— Exercise —
Below are the records; give again exactly the lines that run from the one with "camera: 150 degrees left, 10 degrees down" through the last line.

[Scene images with change listings]

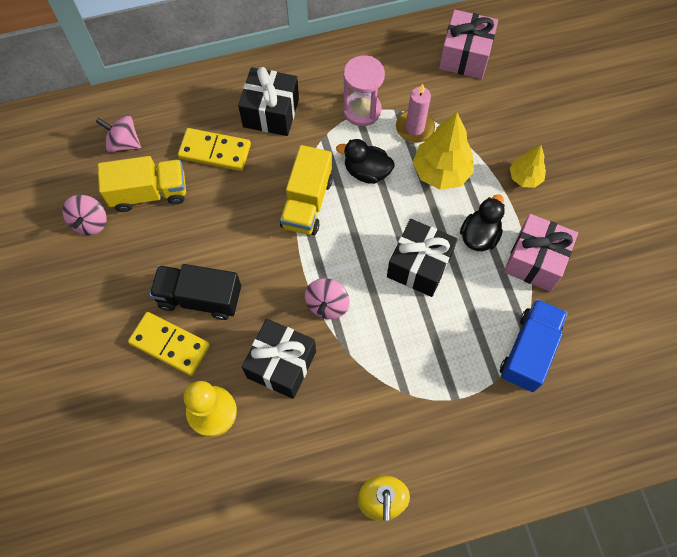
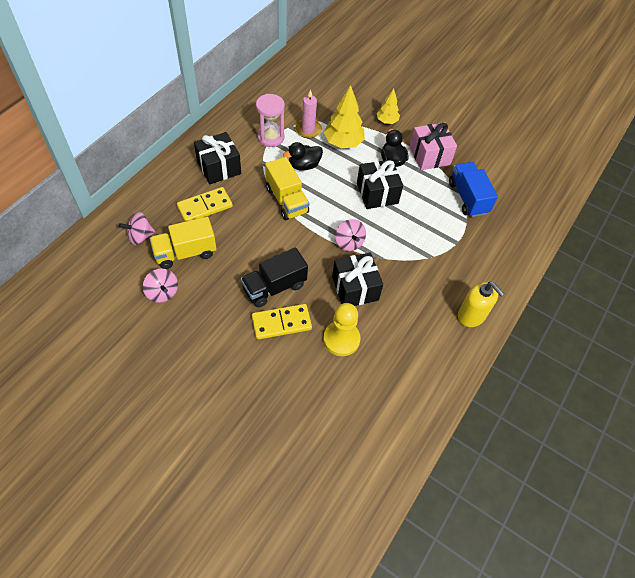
camera: 45 degrees left, 10 degrees down
(149, 193) = (185, 253): yellow truck -> yellow truck turned 150 degrees counterclockwise
(465, 56) = (300, 82): pink gift -> none

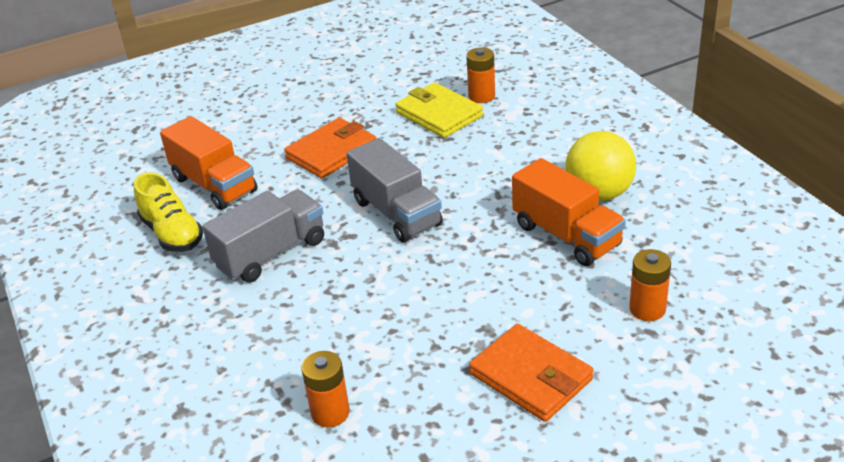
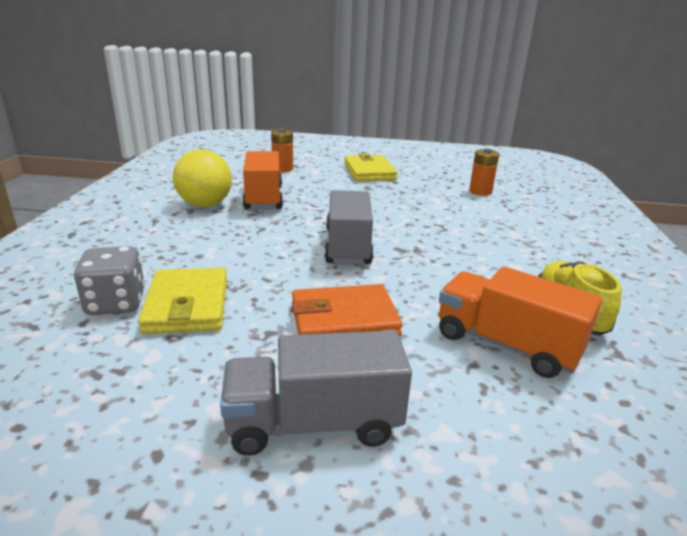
camera: 150 degrees left, 10 degrees down
(214, 185) = (506, 344): orange truck -> orange truck turned 45 degrees counterclockwise
(271, 253) = (473, 261): grey truck -> grey truck (314, 423)
(481, 96) = (116, 303): orange battery -> grey dice
(531, 376) = (369, 172): orange wallet -> yellow wallet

— Reply —
camera: 150 degrees left, 10 degrees down
(214, 185) = (506, 344): orange truck -> orange truck turned 45 degrees counterclockwise
(271, 253) = (473, 261): grey truck -> grey truck (314, 423)
(481, 96) = (116, 303): orange battery -> grey dice
(531, 376) = (369, 172): orange wallet -> yellow wallet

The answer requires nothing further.